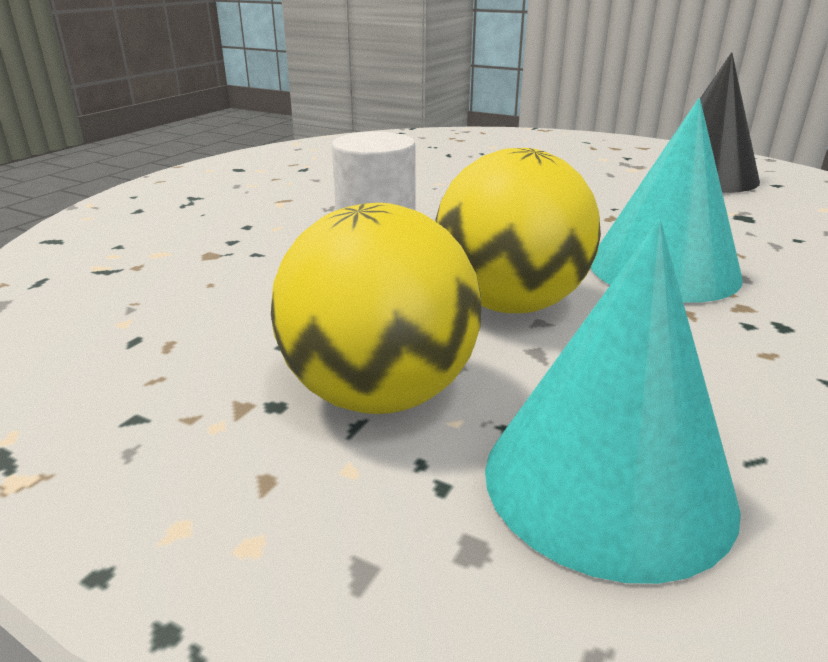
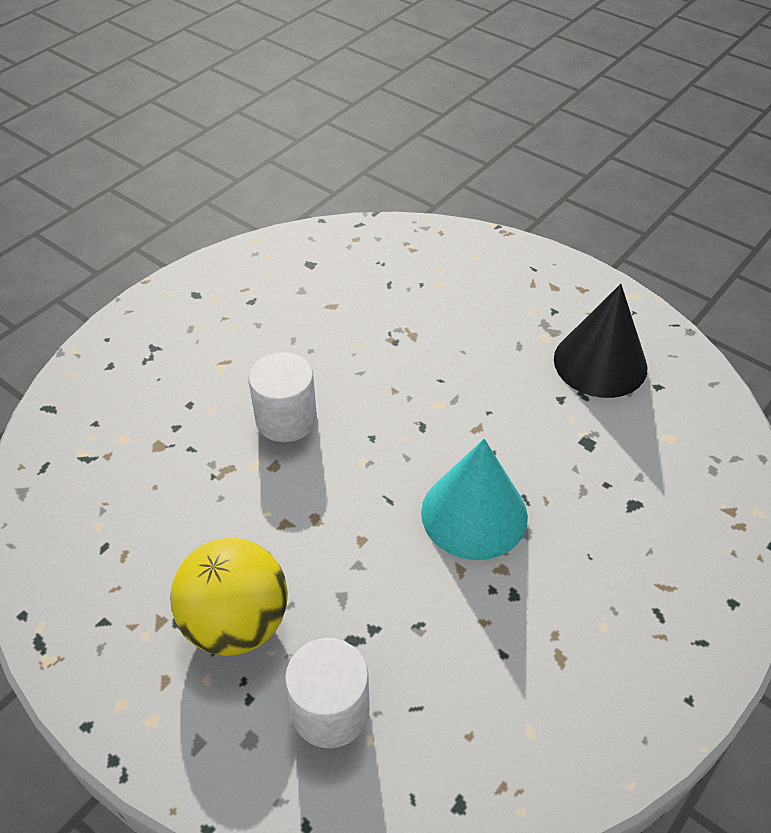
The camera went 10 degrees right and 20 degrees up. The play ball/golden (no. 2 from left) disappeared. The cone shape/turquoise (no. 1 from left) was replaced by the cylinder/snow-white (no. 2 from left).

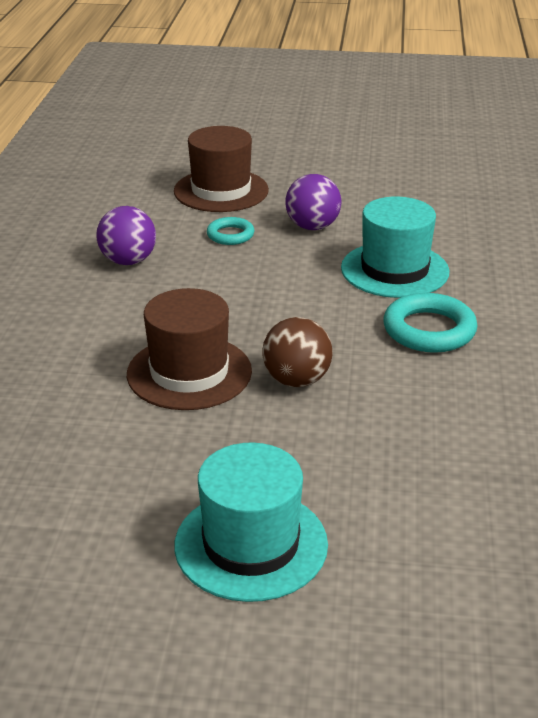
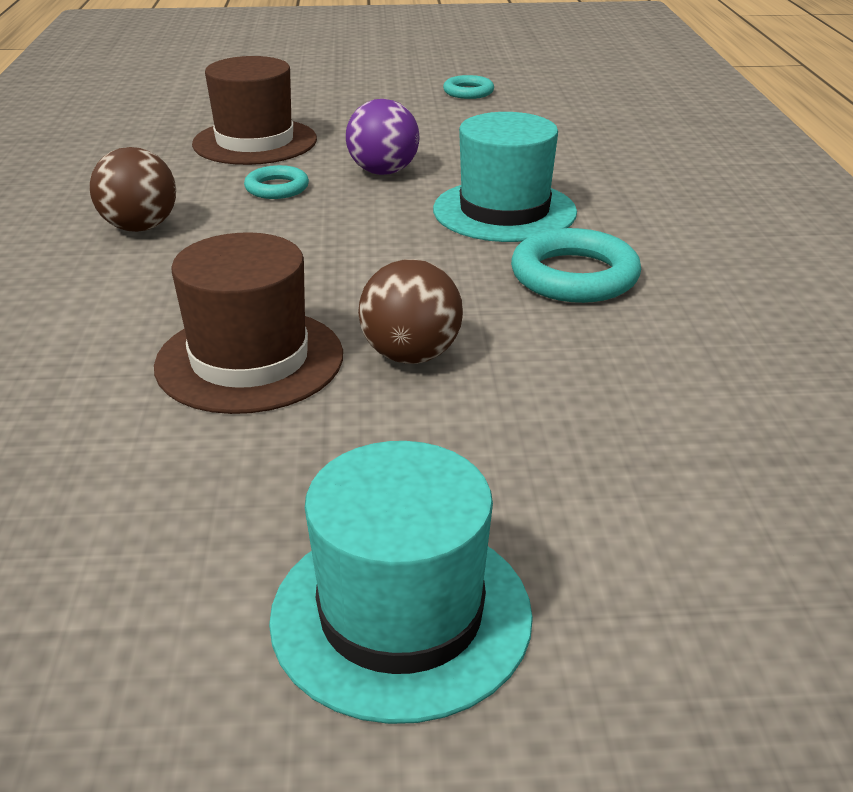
The camera went 10 degrees left and 0 degrees up. The play ball/violet (no. 1 from left) became the play ball/dark brown (no. 1 from left). The hoop/turquoise (no. 2 from left) appeared.

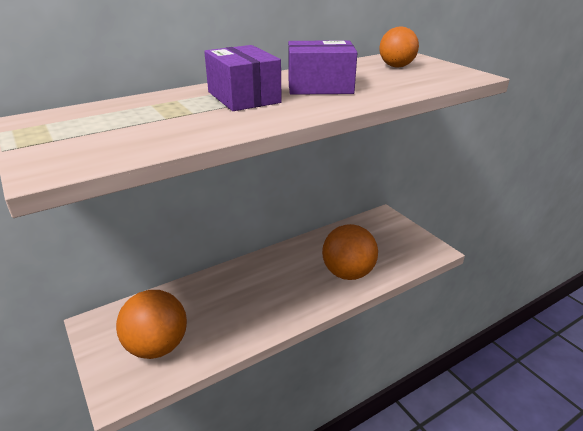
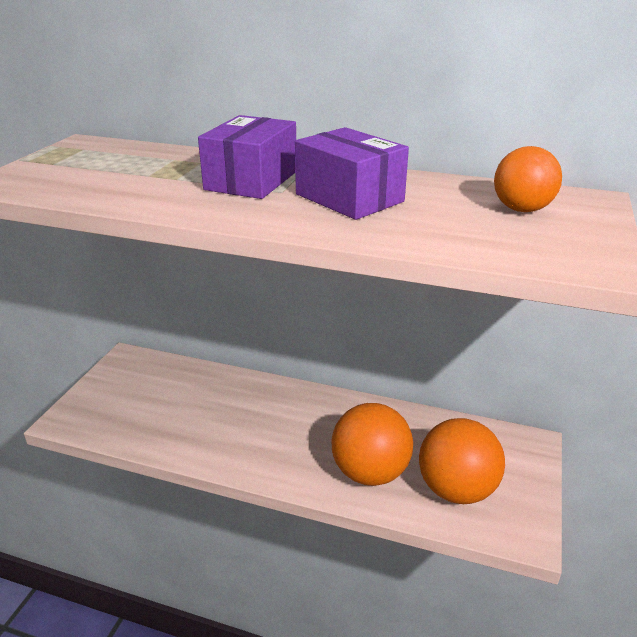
The camera went 50 degrees right and 0 degrees up. The play ball/orange-coloured (no. 1 from left in the first image) moved.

TO DO: Omit the pictures and output all of the other material exactly.

FINISHED TASK:
The camera went 10 degrees right and 20 degrees up. The play ball/golden (no. 2 from left) disappeared. The cone shape/turquoise (no. 1 from left) was replaced by the cylinder/snow-white (no. 2 from left).

The camera went 10 degrees left and 0 degrees up. The play ball/violet (no. 1 from left) became the play ball/dark brown (no. 1 from left). The hoop/turquoise (no. 2 from left) appeared.

The camera went 50 degrees right and 0 degrees up. The play ball/orange-coloured (no. 1 from left in the first image) moved.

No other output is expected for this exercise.